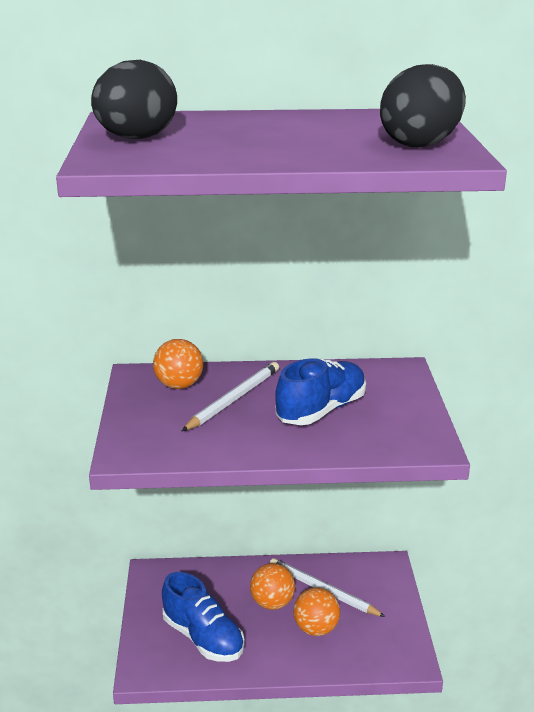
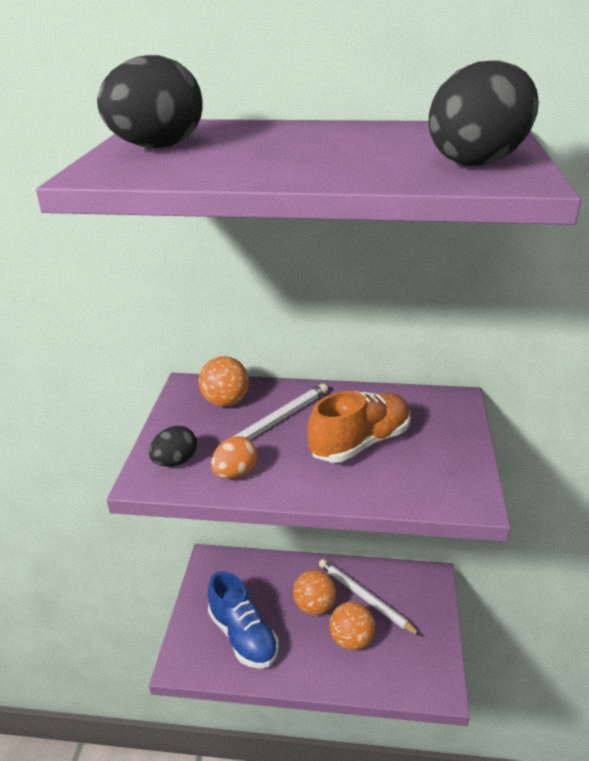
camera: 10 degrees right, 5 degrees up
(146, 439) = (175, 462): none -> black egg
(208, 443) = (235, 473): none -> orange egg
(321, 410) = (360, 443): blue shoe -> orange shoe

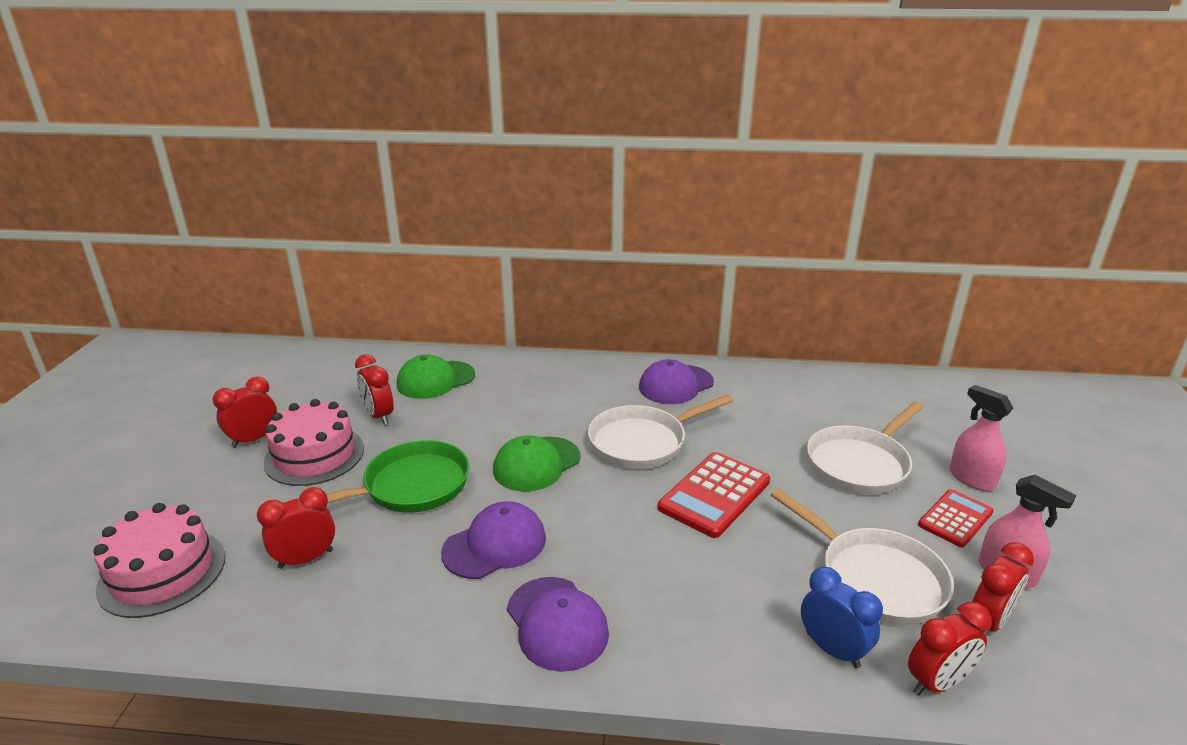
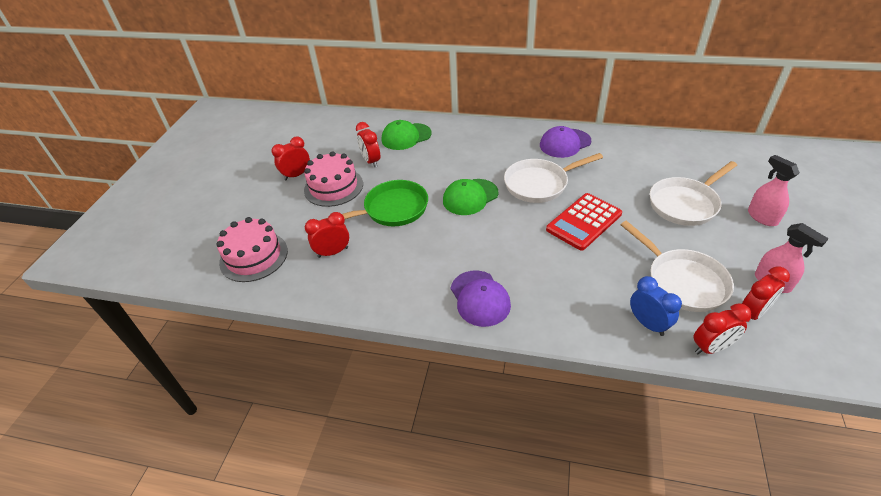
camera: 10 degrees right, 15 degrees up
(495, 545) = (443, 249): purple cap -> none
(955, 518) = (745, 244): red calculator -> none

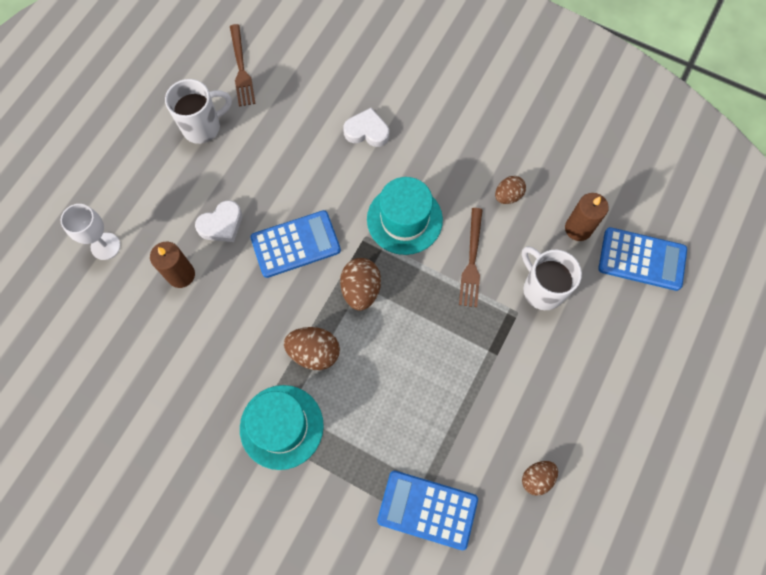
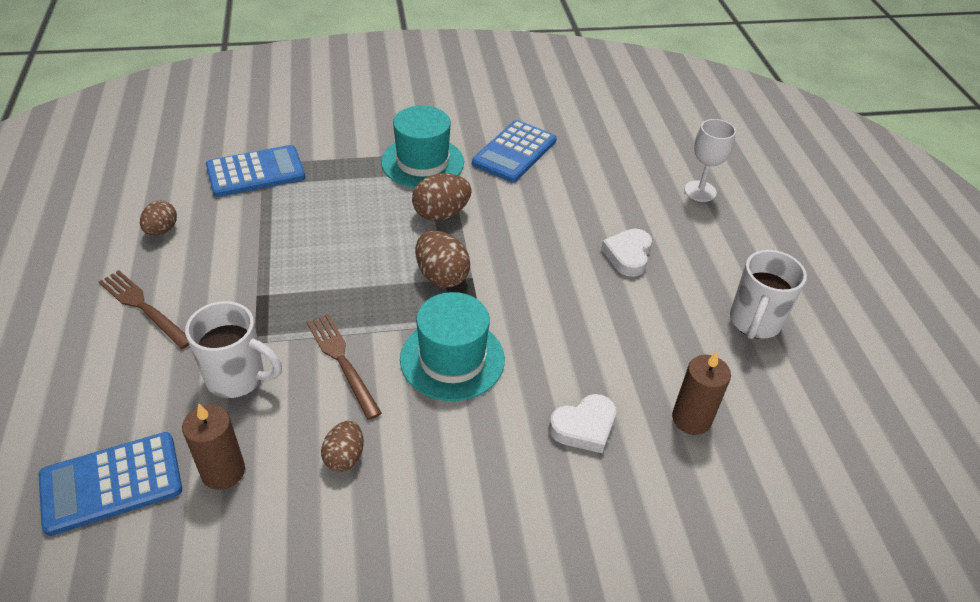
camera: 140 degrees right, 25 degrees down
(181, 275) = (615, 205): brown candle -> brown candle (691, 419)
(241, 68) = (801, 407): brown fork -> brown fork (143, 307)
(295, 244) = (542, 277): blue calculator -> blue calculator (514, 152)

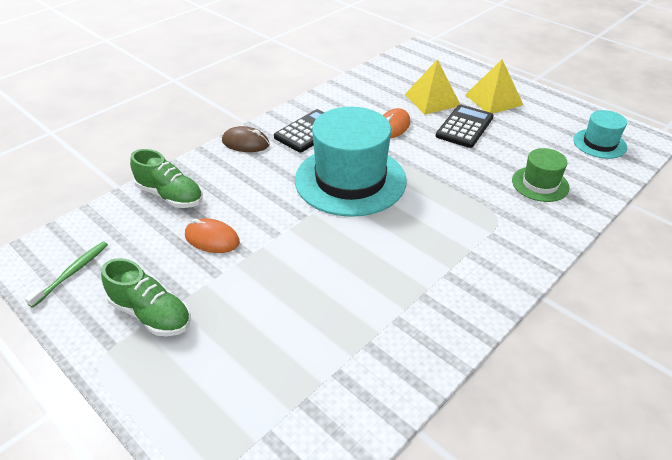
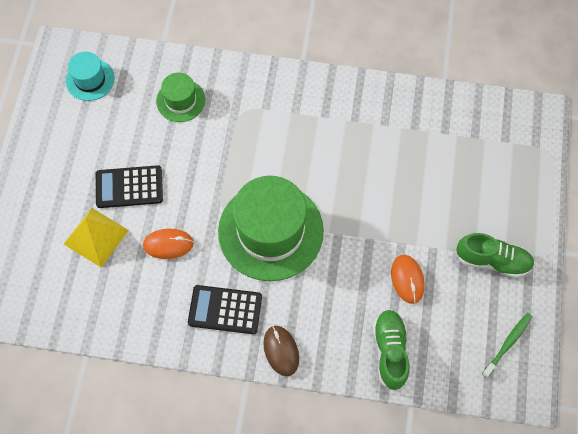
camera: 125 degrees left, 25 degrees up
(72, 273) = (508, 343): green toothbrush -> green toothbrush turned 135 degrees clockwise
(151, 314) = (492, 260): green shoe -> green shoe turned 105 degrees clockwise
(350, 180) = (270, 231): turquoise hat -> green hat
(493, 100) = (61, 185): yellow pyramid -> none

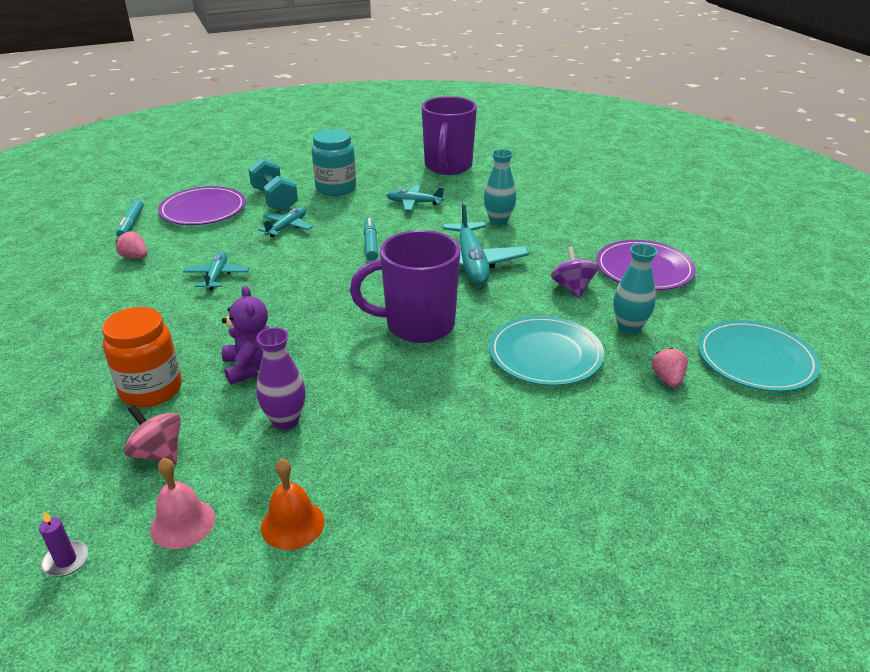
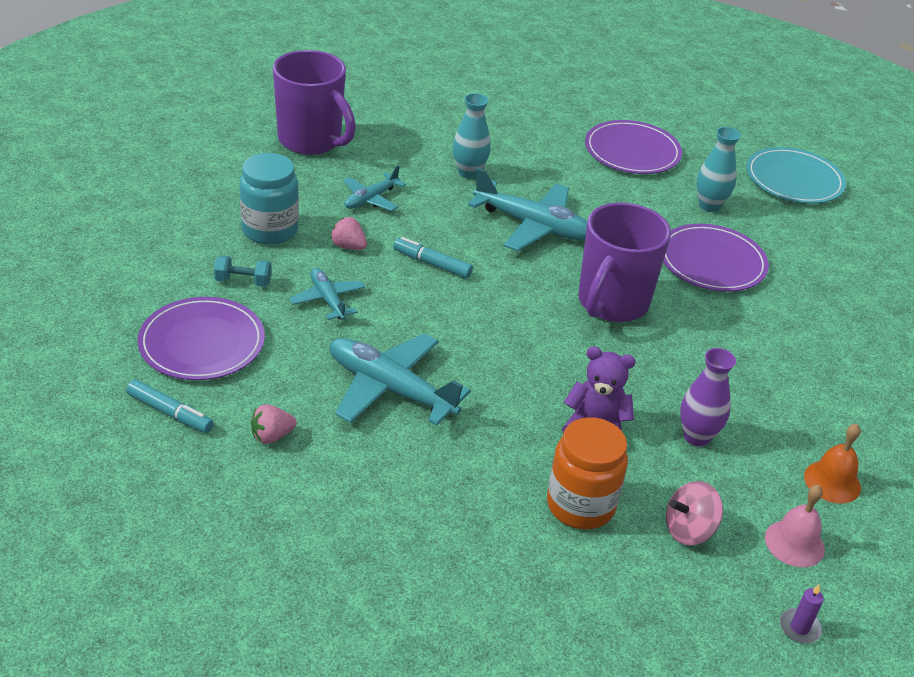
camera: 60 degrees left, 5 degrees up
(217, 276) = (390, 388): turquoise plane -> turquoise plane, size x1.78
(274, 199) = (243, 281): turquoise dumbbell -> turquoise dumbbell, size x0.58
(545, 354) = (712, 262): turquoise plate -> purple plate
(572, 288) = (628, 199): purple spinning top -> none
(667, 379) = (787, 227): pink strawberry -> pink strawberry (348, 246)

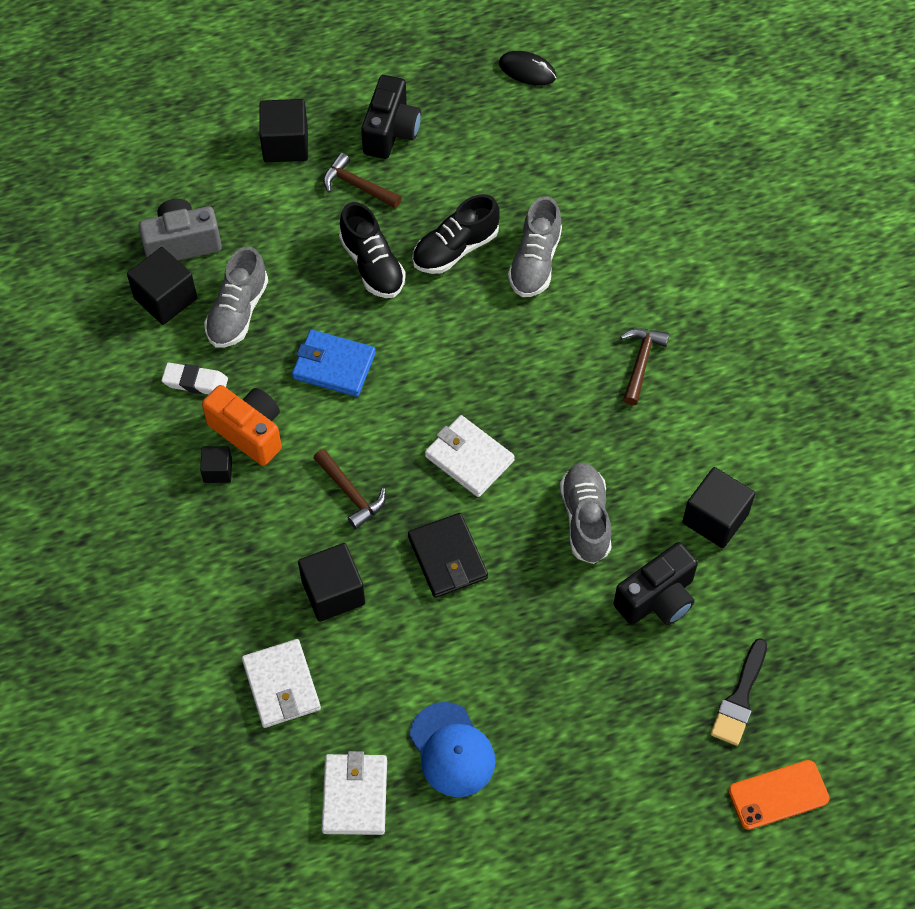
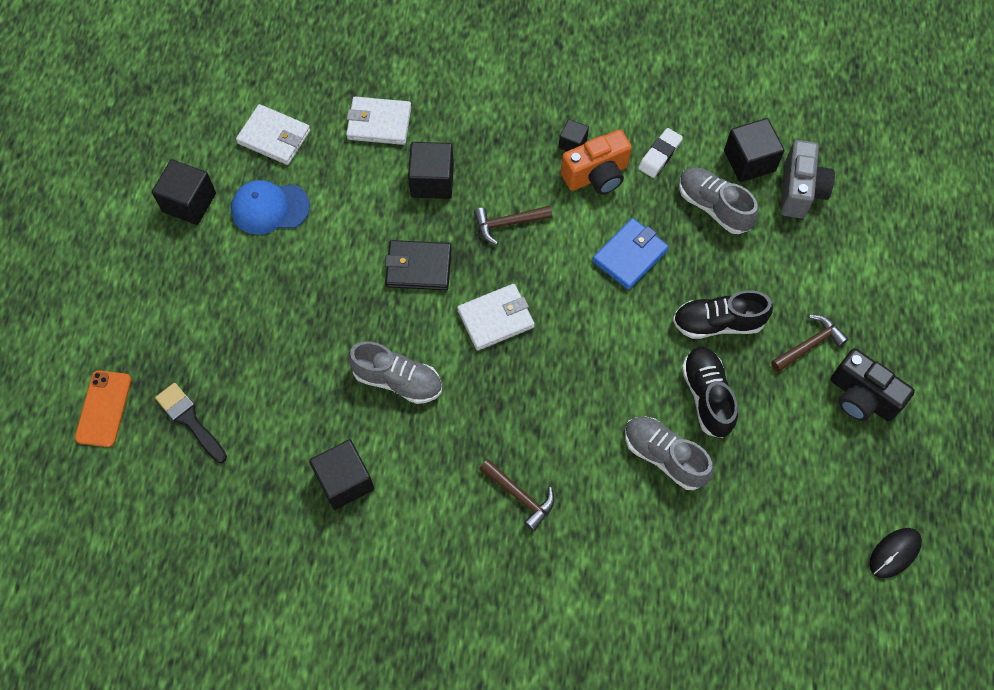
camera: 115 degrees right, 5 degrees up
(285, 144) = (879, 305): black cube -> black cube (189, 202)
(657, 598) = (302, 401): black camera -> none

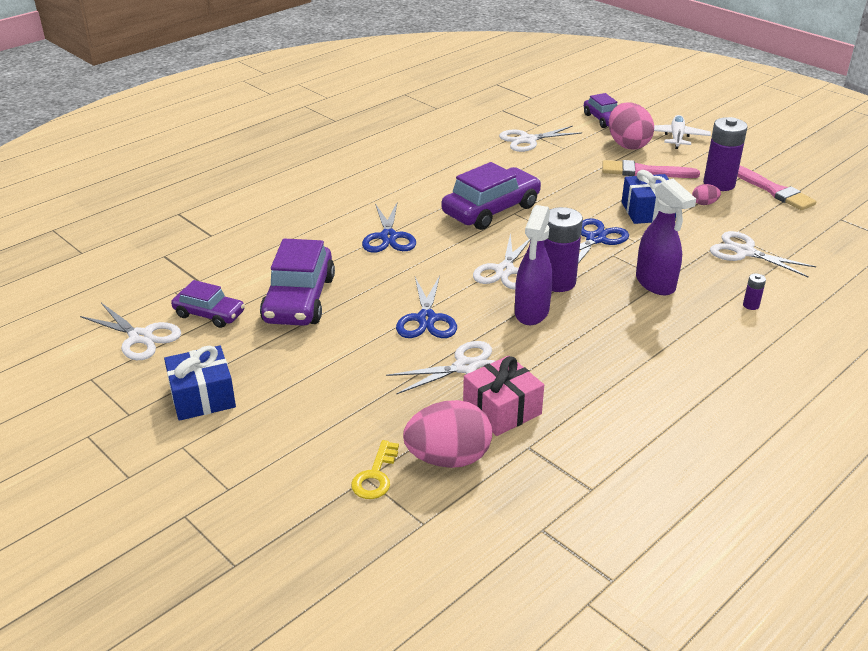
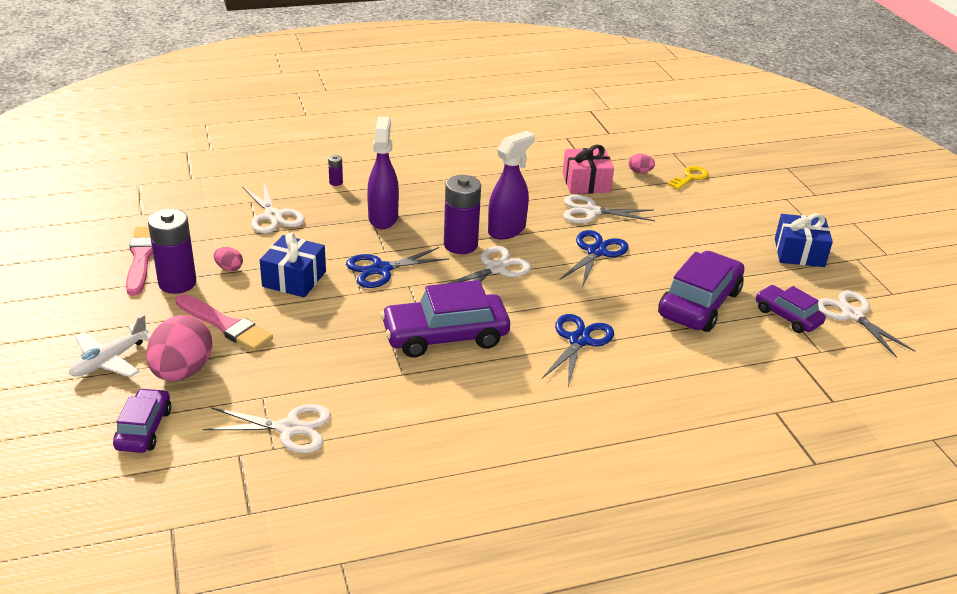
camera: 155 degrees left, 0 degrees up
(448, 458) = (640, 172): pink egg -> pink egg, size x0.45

_____

• Written task: Restate the whole of the material word for word without the pictures.

• Output of the task:
camera: 10 degrees right, 5 degrees up
(146, 439) = (175, 462): none -> black egg
(208, 443) = (235, 473): none -> orange egg
(321, 410) = (360, 443): blue shoe -> orange shoe

camera: 10 degrees right, 15 degrees up
(495, 545) = (443, 249): purple cap -> none
(955, 518) = (745, 244): red calculator -> none

camera: 140 degrees right, 25 degrees down
(181, 275) = (615, 205): brown candle -> brown candle (691, 419)
(241, 68) = (801, 407): brown fork -> brown fork (143, 307)
(295, 244) = (542, 277): blue calculator -> blue calculator (514, 152)

camera: 125 degrees left, 25 degrees up
(72, 273) = (508, 343): green toothbrush -> green toothbrush turned 135 degrees clockwise
(151, 314) = (492, 260): green shoe -> green shoe turned 105 degrees clockwise
(350, 180) = (270, 231): turquoise hat -> green hat
(493, 100) = (61, 185): yellow pyramid -> none

camera: 60 degrees left, 5 degrees up
(217, 276) = (390, 388): turquoise plane -> turquoise plane, size x1.78
(274, 199) = (243, 281): turquoise dumbbell -> turquoise dumbbell, size x0.58
(545, 354) = (712, 262): turquoise plate -> purple plate
(572, 288) = (628, 199): purple spinning top -> none
(667, 379) = (787, 227): pink strawberry -> pink strawberry (348, 246)

camera: 115 degrees right, 5 degrees up
(285, 144) = (879, 305): black cube -> black cube (189, 202)
(657, 598) = (302, 401): black camera -> none

camera: 155 degrees left, 0 degrees up
(448, 458) = (640, 172): pink egg -> pink egg, size x0.45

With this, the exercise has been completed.